#### Task prompt
Restate word for word the lines in the listing below, starting at the line containing "second_place: [454, 231]" and ending at the line containing "first_place: [633, 398]", both included; leave out the rest.

#### Data for review
^^^^
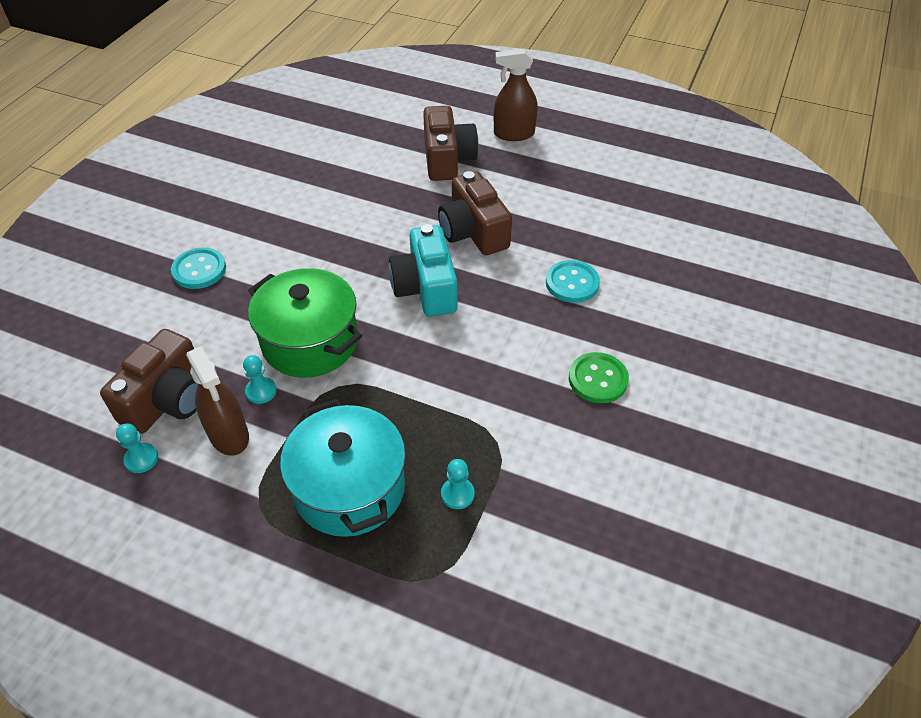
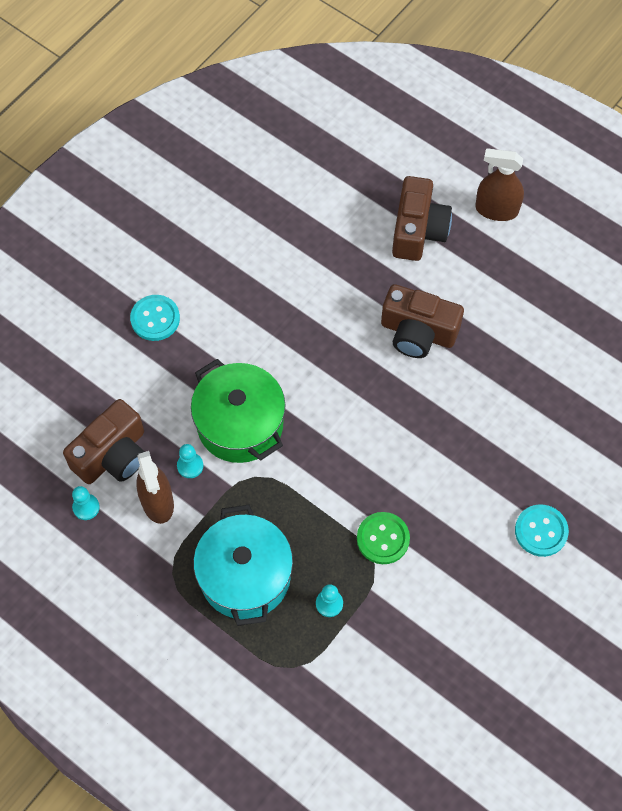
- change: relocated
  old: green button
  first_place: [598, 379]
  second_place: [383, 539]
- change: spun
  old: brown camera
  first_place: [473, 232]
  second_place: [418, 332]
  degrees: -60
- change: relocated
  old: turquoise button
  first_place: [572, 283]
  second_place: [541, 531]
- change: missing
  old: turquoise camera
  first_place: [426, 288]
^^^^
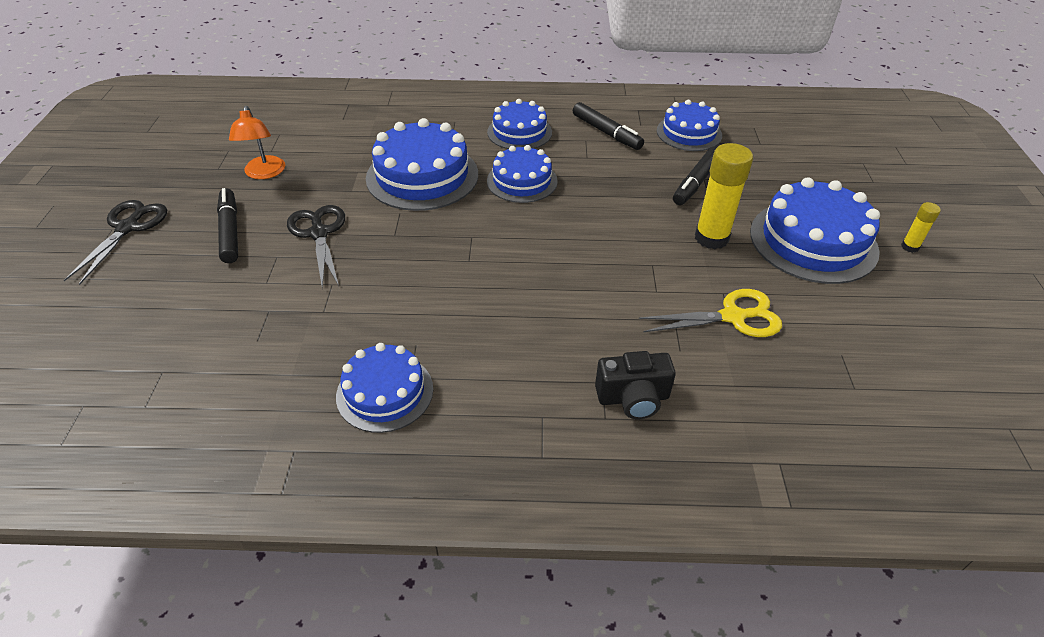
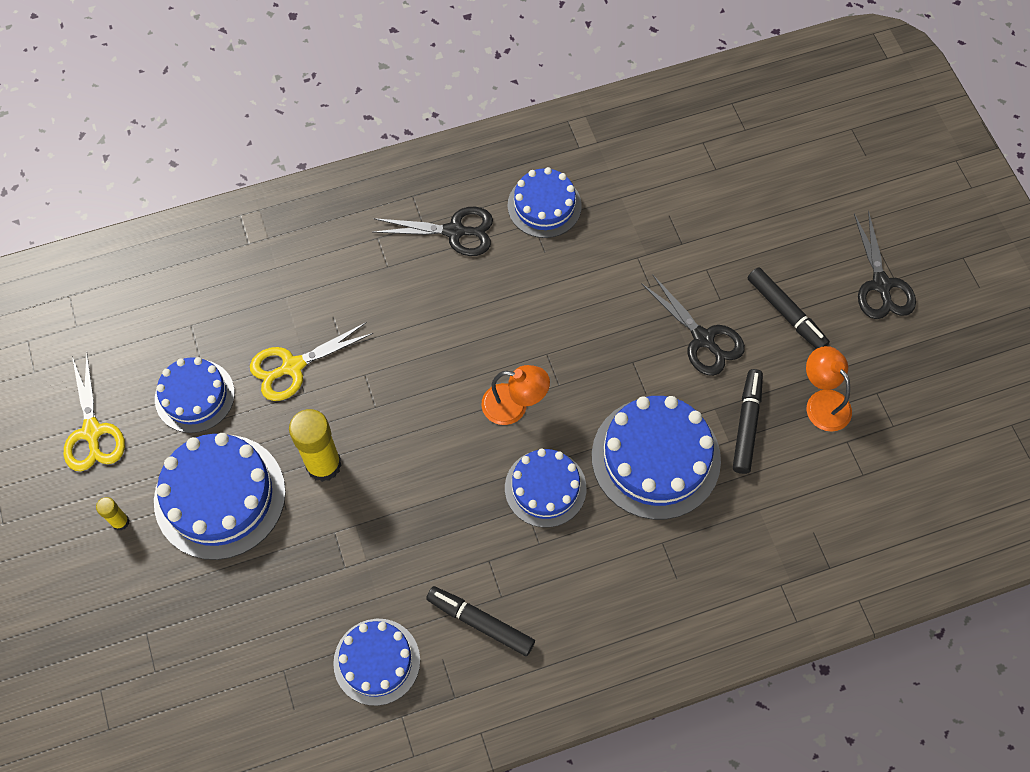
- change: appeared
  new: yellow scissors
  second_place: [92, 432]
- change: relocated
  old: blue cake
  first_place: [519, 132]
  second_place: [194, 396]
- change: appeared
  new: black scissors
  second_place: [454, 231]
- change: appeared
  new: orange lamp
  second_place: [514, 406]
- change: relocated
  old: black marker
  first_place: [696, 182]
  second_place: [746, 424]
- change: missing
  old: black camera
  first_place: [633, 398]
^^^^
#### Result
  second_place: [454, 231]
- change: appeared
  new: orange lamp
  second_place: [514, 406]
- change: relocated
  old: black marker
  first_place: [696, 182]
  second_place: [746, 424]
- change: missing
  old: black camera
  first_place: [633, 398]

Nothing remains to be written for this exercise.